## TASK INSTRUCTIONS
Give the total number of lines in the data below that include "PIXELS", and nothing else.

## THE DATA
________________________________________

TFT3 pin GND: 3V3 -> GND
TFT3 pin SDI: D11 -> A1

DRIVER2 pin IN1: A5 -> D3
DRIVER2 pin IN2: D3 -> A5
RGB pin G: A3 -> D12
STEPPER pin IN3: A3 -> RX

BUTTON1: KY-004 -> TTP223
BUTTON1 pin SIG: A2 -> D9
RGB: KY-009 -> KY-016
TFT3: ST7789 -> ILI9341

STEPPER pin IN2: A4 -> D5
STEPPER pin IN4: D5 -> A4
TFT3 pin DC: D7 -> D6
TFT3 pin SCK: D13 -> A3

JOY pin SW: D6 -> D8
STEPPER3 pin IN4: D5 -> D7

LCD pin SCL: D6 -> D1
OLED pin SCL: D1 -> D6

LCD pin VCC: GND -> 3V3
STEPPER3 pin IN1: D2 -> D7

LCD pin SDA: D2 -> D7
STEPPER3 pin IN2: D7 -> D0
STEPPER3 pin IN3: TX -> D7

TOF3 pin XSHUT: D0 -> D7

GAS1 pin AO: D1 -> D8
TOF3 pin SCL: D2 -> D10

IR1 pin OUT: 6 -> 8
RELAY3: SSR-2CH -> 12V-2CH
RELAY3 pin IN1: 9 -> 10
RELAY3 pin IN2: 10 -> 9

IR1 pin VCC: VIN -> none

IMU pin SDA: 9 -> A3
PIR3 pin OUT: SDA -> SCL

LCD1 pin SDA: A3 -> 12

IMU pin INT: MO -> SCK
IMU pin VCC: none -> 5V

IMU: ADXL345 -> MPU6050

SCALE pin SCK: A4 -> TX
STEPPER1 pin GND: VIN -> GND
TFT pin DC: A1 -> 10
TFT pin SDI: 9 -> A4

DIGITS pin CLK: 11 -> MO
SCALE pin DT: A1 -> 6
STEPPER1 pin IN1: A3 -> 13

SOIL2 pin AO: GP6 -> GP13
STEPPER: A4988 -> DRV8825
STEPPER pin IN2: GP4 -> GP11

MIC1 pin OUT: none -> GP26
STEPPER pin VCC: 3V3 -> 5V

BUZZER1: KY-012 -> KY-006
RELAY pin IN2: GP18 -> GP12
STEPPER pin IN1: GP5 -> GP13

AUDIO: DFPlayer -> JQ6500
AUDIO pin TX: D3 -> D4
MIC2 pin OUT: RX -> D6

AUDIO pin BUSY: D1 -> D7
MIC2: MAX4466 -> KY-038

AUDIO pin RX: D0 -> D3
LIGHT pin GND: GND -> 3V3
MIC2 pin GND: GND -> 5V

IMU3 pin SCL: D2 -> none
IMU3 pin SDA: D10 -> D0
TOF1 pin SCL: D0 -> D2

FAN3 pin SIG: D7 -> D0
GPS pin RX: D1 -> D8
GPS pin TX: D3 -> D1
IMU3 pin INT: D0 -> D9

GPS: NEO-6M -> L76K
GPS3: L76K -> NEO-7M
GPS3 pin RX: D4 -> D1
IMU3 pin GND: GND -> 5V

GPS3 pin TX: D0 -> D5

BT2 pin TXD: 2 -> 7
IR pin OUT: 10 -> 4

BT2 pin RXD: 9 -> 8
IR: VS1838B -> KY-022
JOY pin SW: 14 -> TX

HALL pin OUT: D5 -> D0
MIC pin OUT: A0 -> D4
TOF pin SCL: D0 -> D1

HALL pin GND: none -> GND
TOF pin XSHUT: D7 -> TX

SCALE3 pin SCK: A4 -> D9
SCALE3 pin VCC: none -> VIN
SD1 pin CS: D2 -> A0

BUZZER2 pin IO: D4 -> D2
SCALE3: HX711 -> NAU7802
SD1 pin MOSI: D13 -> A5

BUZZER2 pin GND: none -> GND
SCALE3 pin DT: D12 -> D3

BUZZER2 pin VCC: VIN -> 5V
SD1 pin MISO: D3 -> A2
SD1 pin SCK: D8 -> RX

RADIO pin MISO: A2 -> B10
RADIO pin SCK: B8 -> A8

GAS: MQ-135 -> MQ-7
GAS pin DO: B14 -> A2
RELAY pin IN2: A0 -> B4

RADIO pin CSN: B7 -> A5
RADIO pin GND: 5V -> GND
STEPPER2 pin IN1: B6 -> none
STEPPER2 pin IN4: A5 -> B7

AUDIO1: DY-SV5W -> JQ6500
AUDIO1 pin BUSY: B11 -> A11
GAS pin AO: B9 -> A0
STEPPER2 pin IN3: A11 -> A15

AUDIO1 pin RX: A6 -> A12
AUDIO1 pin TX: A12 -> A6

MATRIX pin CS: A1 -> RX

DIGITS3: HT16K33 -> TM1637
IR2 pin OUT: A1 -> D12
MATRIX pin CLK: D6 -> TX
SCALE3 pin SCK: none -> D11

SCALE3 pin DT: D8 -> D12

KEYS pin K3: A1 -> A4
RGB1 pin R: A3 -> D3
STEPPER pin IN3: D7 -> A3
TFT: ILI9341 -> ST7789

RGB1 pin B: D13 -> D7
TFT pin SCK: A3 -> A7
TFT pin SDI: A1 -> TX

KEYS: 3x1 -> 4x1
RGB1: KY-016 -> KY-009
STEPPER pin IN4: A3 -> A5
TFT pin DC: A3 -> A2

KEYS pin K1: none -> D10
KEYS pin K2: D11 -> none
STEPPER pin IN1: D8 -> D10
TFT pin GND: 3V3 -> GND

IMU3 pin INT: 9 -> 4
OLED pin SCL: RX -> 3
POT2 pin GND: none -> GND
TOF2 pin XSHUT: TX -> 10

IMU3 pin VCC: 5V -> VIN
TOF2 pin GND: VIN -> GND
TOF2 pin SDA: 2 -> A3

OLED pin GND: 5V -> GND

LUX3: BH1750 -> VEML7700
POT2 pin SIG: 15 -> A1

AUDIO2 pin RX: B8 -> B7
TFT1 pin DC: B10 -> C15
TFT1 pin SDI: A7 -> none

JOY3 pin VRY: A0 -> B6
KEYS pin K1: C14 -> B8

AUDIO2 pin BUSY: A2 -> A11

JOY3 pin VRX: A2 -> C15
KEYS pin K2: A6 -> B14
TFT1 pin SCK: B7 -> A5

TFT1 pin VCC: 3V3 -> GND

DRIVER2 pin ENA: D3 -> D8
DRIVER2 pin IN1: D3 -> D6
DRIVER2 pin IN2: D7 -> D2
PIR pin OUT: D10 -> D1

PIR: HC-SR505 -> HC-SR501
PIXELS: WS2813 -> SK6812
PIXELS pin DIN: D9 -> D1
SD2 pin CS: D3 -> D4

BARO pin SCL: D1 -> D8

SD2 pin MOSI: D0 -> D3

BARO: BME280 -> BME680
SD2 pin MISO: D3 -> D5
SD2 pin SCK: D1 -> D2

________________________________________

## WRITTEN ANSWER
2